[TASK DATA — start]

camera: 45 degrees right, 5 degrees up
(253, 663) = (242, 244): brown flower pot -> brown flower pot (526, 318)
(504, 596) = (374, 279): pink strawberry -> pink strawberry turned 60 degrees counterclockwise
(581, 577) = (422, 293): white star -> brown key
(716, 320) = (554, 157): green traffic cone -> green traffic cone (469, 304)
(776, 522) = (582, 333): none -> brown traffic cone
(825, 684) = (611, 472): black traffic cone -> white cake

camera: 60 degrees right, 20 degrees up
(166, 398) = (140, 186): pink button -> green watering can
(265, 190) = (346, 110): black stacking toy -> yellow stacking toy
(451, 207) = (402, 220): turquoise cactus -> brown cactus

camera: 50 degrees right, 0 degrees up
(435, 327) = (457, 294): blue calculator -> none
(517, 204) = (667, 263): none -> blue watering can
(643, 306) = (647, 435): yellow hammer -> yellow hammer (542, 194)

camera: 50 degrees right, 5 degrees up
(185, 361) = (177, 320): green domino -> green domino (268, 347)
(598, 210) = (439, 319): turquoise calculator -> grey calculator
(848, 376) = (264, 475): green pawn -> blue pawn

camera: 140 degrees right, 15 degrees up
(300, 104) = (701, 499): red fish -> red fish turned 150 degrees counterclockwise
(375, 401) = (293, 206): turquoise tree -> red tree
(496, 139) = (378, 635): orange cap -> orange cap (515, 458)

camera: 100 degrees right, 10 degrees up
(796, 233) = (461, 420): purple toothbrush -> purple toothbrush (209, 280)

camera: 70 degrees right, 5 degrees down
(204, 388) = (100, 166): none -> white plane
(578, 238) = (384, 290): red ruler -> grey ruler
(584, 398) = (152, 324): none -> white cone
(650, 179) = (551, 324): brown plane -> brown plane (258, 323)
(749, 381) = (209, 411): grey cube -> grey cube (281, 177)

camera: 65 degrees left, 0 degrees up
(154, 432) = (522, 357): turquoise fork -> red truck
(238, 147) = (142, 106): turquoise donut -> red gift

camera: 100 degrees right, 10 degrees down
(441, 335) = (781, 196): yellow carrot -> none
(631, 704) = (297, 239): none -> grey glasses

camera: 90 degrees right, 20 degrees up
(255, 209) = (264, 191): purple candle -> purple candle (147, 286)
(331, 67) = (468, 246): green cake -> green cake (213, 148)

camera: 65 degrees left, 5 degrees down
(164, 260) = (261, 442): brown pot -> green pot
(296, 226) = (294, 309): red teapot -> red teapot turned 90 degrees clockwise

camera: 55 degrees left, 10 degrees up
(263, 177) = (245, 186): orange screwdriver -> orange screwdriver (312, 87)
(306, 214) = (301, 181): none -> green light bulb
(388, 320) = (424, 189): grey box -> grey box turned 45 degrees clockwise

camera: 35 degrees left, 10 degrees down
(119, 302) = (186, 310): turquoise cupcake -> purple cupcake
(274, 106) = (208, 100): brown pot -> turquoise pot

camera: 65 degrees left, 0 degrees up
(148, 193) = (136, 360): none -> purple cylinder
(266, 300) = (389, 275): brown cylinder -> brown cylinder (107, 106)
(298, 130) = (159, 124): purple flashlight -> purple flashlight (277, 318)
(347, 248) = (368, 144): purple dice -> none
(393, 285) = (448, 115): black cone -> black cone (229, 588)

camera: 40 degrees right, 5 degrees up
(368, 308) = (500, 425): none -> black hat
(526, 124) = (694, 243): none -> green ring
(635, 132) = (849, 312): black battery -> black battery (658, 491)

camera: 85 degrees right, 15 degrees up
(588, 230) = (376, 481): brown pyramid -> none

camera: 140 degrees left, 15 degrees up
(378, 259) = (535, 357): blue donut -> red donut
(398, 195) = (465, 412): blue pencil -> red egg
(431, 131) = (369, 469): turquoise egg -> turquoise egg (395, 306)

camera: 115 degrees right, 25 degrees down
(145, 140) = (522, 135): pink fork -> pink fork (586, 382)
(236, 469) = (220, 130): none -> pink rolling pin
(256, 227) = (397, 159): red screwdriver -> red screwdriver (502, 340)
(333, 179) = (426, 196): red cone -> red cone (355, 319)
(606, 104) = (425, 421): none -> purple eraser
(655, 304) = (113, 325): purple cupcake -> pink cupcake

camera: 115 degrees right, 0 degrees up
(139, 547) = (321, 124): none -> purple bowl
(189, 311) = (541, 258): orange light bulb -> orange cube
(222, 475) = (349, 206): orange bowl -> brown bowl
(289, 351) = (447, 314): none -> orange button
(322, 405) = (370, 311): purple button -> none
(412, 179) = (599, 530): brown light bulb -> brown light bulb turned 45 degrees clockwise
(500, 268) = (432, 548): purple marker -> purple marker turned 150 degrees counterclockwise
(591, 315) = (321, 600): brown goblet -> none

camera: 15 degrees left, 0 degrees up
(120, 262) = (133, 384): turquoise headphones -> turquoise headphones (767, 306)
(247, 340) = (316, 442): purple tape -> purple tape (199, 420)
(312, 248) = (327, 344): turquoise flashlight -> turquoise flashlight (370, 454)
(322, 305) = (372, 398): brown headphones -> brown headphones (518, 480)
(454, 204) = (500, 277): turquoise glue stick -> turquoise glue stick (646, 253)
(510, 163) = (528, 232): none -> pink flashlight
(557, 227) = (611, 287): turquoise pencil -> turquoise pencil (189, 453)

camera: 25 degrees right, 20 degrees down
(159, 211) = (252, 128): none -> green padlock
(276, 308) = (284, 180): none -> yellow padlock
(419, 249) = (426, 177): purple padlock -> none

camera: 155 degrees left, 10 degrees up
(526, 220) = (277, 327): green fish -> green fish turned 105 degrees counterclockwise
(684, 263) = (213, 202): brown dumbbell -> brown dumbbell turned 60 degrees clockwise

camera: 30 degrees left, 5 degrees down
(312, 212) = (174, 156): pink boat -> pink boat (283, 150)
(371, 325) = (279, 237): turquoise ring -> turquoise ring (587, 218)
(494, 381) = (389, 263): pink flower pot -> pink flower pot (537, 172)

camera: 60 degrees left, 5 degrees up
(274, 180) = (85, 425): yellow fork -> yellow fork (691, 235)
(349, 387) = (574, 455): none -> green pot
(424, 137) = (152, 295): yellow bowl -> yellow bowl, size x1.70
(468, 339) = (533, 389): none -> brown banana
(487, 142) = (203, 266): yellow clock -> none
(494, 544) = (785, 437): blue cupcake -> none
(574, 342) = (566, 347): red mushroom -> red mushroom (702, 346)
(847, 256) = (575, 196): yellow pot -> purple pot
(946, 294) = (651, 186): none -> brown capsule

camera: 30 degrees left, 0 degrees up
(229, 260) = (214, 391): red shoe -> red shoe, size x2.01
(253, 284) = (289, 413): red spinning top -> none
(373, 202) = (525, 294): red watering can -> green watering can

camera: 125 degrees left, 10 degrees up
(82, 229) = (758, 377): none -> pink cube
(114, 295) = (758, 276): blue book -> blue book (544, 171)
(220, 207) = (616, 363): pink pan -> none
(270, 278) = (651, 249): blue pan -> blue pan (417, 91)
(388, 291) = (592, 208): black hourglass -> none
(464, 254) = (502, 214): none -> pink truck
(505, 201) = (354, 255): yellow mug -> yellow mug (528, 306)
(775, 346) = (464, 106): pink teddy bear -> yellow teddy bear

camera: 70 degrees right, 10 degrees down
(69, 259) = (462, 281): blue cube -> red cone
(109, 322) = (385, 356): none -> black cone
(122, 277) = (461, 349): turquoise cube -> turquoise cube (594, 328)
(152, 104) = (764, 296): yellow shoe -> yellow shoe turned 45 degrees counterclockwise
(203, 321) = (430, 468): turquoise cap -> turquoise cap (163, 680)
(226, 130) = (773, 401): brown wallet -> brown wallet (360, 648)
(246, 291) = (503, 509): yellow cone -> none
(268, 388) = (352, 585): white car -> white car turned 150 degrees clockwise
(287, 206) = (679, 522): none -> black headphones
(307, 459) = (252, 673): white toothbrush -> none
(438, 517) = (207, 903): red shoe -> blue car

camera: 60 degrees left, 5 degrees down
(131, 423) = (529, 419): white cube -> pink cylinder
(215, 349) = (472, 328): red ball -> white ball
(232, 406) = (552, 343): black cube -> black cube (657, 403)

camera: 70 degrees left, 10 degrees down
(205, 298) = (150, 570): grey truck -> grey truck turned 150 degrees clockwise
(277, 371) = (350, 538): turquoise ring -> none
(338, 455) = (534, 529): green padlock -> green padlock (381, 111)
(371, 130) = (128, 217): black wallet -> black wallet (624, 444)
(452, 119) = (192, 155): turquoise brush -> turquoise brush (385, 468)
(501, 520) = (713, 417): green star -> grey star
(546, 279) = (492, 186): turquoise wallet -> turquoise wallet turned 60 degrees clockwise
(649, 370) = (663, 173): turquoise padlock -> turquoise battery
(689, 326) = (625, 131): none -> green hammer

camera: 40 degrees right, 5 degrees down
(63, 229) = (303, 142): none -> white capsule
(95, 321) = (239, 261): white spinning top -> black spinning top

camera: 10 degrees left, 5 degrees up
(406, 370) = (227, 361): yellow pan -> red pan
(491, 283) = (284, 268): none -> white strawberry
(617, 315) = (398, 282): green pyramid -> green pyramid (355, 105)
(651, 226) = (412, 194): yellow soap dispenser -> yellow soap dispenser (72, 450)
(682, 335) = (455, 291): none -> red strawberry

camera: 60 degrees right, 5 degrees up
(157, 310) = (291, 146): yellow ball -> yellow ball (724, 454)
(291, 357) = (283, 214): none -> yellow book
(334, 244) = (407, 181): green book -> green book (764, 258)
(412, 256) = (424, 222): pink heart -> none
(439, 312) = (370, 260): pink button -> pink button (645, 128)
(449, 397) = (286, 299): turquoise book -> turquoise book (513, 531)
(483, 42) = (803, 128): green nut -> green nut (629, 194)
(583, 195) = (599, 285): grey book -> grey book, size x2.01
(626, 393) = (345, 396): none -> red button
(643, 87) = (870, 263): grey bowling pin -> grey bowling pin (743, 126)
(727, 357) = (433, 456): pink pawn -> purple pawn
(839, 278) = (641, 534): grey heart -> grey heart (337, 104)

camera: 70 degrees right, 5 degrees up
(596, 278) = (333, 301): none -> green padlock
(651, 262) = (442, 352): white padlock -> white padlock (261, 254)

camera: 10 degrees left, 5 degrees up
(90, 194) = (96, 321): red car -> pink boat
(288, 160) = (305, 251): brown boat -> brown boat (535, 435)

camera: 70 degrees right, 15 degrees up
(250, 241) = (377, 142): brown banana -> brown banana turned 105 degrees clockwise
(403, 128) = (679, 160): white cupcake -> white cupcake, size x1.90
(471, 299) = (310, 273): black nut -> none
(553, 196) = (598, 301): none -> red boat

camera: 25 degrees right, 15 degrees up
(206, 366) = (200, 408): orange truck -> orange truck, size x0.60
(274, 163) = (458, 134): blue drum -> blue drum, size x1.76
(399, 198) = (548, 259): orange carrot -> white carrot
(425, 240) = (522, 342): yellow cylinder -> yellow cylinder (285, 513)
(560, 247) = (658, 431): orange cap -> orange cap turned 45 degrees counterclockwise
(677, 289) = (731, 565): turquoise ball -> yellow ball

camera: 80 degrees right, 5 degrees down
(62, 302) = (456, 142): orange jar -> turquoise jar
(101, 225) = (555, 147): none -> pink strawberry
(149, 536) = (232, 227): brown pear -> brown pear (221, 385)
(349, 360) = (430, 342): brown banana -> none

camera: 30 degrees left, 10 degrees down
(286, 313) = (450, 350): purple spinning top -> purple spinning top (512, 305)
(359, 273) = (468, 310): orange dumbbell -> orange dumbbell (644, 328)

[TASK DATA — finish]

The answer is every line in the data where the word "shoe" appears.

◆ **SOLUTION TO THE EXERCISE**:
(229, 260) = (214, 391): red shoe -> red shoe, size x2.01
(152, 104) = (764, 296): yellow shoe -> yellow shoe turned 45 degrees counterclockwise
(438, 517) = (207, 903): red shoe -> blue car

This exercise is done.